**EXERCISE DETAILS**
Nothing but the lines from the one containing "R8: 270 (VB, VE) -> 270 (GND, VE)" through the last line of the entries should appear in the output, each verbatim.

**SUPPLIED ENTRIES**
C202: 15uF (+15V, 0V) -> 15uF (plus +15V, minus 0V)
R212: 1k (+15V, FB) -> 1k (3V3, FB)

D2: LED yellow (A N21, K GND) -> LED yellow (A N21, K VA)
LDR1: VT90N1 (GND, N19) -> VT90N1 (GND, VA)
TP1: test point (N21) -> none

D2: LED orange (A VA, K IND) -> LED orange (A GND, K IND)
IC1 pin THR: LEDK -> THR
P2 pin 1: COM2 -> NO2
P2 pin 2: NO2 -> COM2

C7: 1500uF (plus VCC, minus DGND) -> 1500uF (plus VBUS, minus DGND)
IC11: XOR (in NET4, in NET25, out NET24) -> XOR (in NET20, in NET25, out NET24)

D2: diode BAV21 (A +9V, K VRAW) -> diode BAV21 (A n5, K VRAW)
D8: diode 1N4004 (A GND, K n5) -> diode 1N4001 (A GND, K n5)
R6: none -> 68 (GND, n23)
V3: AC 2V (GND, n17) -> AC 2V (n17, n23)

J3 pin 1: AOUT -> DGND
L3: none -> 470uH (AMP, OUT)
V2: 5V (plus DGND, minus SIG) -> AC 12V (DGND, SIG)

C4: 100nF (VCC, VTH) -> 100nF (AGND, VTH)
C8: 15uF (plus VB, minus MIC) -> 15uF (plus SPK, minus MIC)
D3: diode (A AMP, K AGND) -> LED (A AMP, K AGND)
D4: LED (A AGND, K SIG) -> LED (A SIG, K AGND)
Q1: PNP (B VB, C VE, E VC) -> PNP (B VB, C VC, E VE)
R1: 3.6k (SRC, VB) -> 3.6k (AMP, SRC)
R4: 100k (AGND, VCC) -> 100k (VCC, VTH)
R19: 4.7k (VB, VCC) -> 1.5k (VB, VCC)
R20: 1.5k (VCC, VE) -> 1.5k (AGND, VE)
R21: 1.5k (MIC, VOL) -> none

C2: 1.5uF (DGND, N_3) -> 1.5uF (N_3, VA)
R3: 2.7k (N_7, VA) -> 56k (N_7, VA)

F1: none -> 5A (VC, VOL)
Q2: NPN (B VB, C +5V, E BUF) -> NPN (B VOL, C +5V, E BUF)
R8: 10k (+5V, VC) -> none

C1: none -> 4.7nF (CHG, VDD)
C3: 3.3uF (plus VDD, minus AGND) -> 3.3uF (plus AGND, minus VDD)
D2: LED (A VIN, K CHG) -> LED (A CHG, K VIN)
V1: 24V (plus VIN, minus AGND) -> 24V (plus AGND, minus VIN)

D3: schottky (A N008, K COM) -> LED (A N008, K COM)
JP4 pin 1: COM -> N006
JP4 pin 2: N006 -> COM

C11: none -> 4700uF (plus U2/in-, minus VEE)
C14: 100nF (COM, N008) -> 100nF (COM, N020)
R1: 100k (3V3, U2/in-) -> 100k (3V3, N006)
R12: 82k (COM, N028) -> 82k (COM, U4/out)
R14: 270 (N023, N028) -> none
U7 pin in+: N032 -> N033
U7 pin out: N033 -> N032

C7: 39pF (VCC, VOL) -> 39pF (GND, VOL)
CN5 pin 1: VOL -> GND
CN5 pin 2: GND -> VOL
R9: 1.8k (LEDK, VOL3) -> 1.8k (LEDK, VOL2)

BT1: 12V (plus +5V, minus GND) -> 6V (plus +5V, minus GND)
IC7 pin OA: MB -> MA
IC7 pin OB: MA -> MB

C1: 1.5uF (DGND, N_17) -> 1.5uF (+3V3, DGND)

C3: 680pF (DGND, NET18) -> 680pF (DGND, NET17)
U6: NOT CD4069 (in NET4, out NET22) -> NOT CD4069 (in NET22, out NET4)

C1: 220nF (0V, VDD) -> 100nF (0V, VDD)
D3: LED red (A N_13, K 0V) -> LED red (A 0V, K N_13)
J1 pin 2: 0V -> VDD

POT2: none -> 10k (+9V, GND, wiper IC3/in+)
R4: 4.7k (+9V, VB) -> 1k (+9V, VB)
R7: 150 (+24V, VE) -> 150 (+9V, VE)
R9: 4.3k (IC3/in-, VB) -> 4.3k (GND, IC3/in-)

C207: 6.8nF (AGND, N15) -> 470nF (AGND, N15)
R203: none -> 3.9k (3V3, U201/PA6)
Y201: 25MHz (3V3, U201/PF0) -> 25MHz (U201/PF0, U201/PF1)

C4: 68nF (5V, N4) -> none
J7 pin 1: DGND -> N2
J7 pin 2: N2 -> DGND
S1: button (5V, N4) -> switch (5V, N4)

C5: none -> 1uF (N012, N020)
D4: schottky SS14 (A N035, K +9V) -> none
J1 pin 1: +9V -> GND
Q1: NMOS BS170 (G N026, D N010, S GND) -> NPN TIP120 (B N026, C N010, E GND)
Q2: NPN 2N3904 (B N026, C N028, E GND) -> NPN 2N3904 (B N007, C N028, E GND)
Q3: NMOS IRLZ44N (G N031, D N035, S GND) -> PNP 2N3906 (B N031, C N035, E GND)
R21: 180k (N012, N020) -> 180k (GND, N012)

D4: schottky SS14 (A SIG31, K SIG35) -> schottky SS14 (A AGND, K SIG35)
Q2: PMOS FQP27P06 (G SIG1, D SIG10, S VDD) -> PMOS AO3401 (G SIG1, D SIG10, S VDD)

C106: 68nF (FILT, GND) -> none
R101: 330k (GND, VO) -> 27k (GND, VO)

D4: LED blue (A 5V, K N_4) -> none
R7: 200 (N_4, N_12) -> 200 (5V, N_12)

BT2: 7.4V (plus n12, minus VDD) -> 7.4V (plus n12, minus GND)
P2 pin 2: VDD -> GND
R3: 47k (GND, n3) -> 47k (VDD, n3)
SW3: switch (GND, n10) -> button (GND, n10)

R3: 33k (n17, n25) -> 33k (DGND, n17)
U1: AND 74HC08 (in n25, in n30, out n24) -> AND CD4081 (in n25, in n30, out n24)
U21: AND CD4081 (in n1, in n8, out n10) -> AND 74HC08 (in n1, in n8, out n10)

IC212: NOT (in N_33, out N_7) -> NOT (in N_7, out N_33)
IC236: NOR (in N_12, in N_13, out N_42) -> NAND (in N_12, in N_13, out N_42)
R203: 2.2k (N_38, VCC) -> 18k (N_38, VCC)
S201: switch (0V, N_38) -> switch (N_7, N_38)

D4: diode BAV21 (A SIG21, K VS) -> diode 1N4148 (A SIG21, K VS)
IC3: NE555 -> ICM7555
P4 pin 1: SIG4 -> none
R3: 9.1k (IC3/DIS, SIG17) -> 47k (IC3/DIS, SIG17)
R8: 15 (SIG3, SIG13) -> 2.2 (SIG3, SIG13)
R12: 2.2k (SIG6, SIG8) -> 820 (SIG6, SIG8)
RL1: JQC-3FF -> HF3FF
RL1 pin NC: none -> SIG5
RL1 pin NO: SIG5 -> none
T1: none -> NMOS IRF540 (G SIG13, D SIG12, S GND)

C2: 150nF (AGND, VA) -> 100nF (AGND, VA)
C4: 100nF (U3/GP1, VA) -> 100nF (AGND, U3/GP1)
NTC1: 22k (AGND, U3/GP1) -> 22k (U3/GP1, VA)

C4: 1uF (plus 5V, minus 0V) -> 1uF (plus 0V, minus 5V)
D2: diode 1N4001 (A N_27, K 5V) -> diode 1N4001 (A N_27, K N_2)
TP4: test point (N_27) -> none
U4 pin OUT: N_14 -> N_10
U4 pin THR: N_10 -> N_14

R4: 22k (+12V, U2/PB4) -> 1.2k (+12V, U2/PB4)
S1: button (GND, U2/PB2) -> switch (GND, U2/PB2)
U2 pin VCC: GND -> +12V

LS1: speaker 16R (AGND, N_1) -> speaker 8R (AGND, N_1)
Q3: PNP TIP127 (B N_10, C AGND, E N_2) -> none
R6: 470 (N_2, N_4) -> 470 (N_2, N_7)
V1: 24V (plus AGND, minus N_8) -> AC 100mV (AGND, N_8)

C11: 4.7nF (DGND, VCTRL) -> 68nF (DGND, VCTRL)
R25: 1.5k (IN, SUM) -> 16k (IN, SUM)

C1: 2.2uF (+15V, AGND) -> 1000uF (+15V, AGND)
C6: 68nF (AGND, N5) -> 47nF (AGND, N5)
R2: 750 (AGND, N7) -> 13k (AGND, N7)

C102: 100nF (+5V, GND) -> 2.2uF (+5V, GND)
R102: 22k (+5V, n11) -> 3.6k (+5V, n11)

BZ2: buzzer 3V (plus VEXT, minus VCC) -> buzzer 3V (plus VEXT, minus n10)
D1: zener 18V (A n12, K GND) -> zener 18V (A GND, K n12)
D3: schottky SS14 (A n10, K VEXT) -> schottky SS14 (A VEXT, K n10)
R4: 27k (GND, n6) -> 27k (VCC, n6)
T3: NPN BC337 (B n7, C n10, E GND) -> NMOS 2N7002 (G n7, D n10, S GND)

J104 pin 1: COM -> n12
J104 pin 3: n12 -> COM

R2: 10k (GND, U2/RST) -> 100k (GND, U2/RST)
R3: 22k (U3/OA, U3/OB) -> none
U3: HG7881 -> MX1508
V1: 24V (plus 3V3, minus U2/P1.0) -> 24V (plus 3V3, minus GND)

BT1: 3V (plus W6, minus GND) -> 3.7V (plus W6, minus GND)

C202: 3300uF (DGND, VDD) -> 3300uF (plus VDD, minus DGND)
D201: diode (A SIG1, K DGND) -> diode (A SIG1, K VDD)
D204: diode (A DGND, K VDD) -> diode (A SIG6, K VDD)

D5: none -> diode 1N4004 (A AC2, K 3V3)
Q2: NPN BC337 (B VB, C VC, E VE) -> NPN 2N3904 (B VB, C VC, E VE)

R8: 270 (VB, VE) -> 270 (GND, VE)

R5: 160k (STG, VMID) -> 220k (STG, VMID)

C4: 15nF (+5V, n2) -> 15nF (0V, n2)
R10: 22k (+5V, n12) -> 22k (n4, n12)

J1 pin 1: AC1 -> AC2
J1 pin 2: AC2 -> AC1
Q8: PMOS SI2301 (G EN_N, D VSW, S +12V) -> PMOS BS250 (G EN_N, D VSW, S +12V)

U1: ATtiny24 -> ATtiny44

**WRITTEN RESPONSE**
R8: 270 (VB, VE) -> 270 (GND, VE)

R5: 160k (STG, VMID) -> 220k (STG, VMID)

C4: 15nF (+5V, n2) -> 15nF (0V, n2)
R10: 22k (+5V, n12) -> 22k (n4, n12)

J1 pin 1: AC1 -> AC2
J1 pin 2: AC2 -> AC1
Q8: PMOS SI2301 (G EN_N, D VSW, S +12V) -> PMOS BS250 (G EN_N, D VSW, S +12V)

U1: ATtiny24 -> ATtiny44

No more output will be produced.